TASK PROMPT: Print this span of the material below exactly: the line with "C3: 220nF (+5V, GND) -> 220nF (-5V, GND)", the line with "J3 pin 2: -5V -> GND", and every line between them, but nothing else.

PROVIDED INFORMATION:
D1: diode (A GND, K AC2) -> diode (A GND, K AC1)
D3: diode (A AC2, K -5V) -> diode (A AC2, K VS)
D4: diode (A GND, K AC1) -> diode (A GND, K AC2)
--
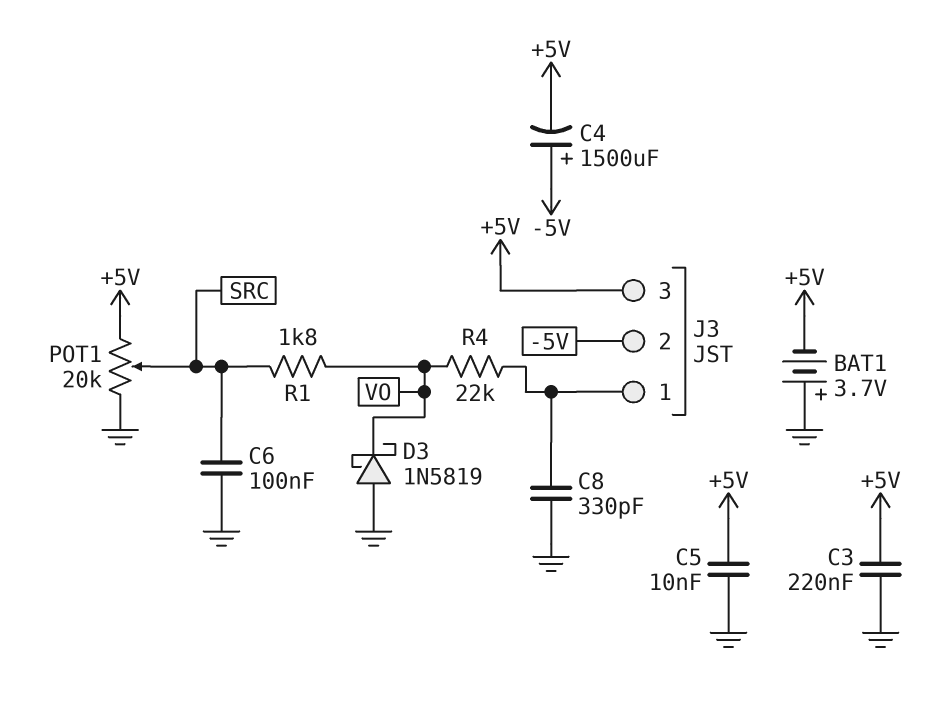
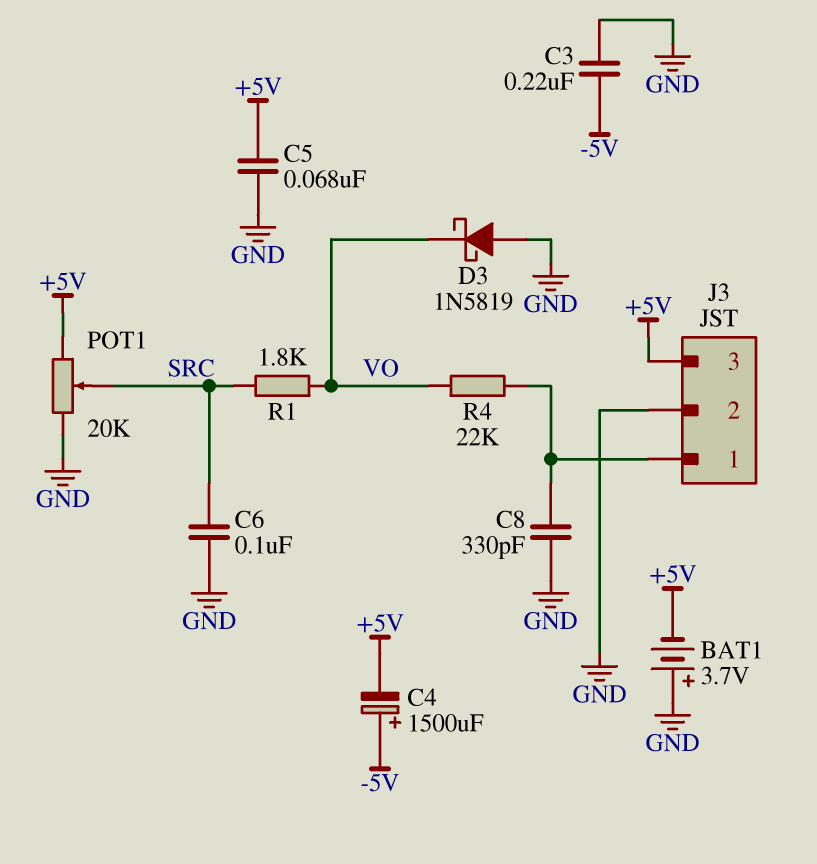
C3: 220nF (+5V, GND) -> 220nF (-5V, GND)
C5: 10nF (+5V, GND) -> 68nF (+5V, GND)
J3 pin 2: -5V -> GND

RESPONSE TO THE EXERCISE:
C3: 220nF (+5V, GND) -> 220nF (-5V, GND)
C5: 10nF (+5V, GND) -> 68nF (+5V, GND)
J3 pin 2: -5V -> GND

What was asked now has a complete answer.